Data listing -
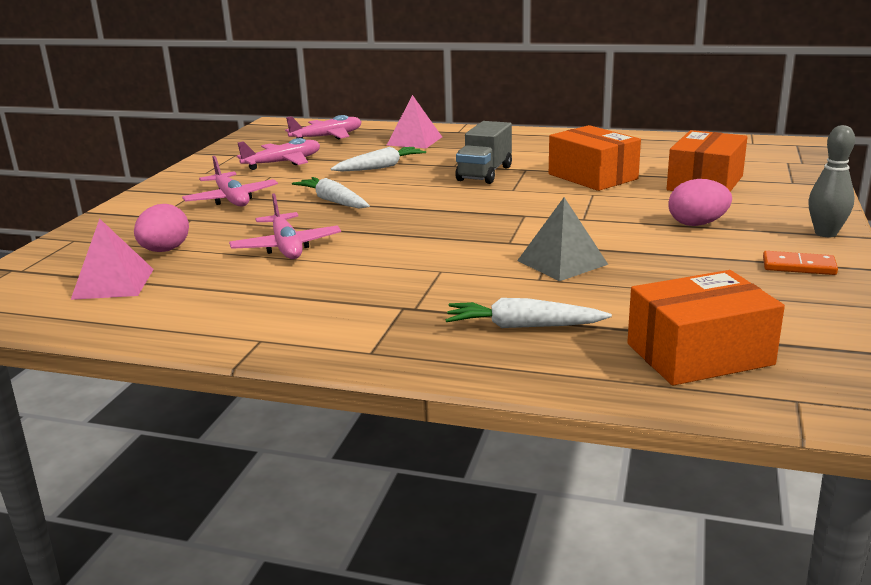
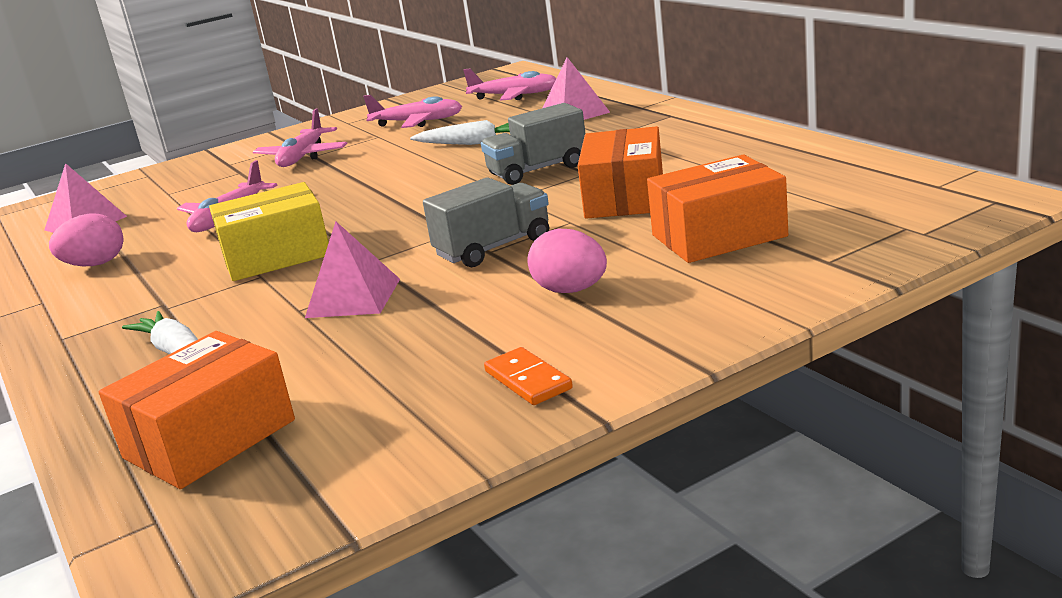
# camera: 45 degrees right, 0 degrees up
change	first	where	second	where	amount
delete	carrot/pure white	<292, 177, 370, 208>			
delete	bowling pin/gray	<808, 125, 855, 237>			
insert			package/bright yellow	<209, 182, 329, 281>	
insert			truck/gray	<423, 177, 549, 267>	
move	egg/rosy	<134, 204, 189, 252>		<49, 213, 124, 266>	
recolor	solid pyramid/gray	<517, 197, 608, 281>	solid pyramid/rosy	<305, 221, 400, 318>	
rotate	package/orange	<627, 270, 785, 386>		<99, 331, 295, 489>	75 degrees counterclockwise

Work instructions - Pull every line containing "rosy" out of the records.

Result of the exercise -
move	egg/rosy	<134, 204, 189, 252>		<49, 213, 124, 266>	
recolor	solid pyramid/gray	<517, 197, 608, 281>	solid pyramid/rosy	<305, 221, 400, 318>	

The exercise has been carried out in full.